WORK INSTRUCTIONS> Include the line with "Someone carried the" and every line before it in the entries below, echoed exactly, but not the pictures.

PROVIDED DATA>
::::::
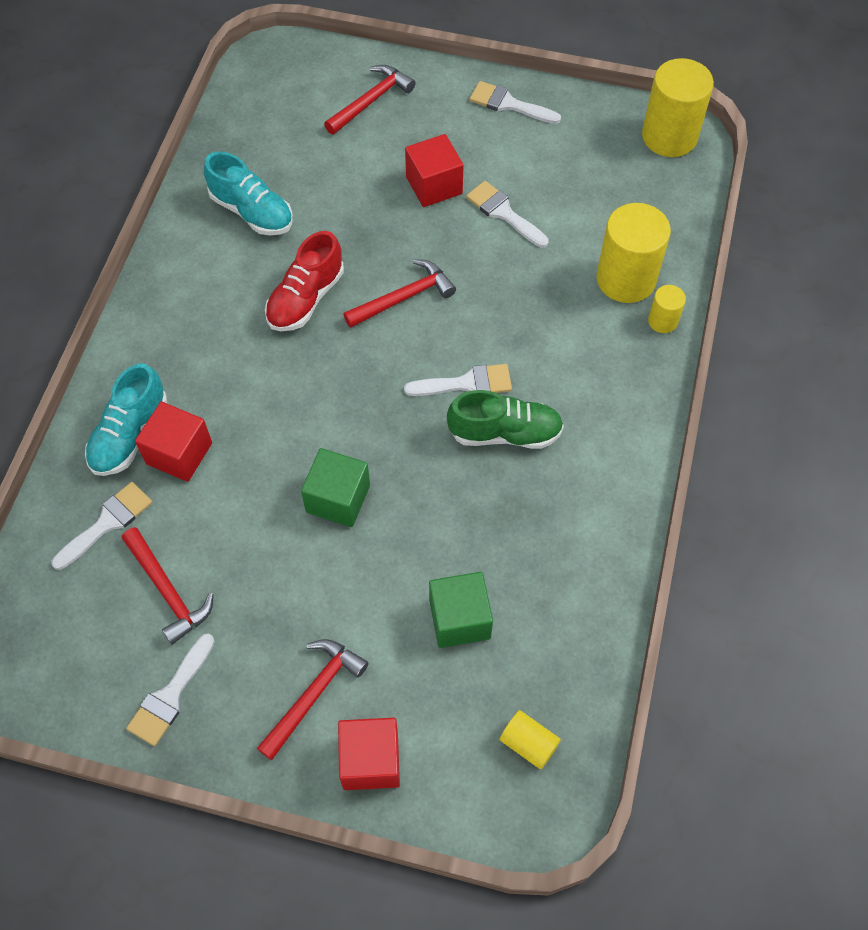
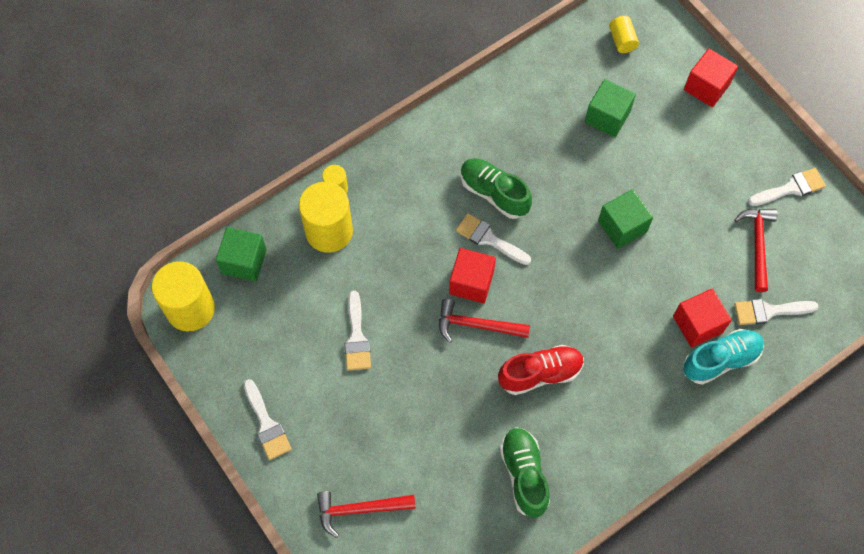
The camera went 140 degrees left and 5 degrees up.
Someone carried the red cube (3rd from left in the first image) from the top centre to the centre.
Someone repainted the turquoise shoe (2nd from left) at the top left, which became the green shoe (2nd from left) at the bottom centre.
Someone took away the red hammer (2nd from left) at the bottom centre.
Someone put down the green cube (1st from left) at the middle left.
::::::
TASK RESULT>
The camera went 140 degrees left and 5 degrees up.
Someone carried the red cube (3rd from left in the first image) from the top centre to the centre.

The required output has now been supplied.